[Before-and-after object listings]

----------------

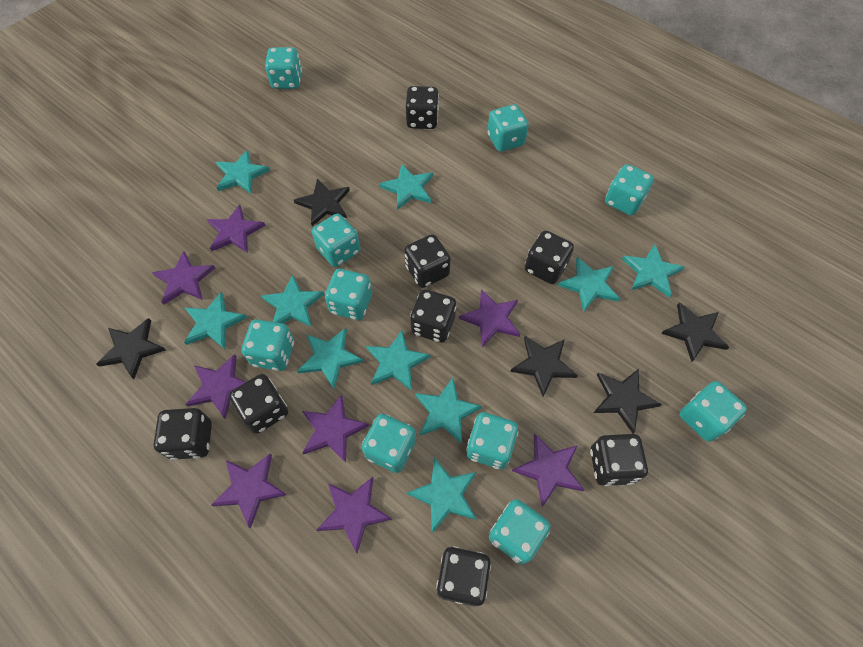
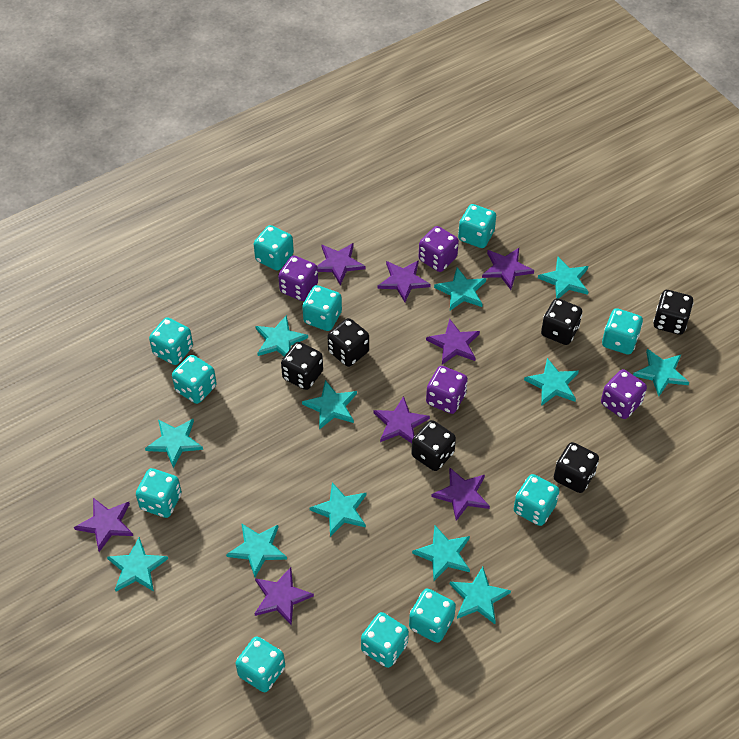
black dice: 8 -> 6
black star: 5 -> 0
purple dice: 0 -> 4
turquoise dice: 10 -> 11
turquoise star: 10 -> 12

----------------

Work item:
Collect every line with the string "turquoise" from the records, and copy each.

Answer space:
turquoise dice: 10 -> 11
turquoise star: 10 -> 12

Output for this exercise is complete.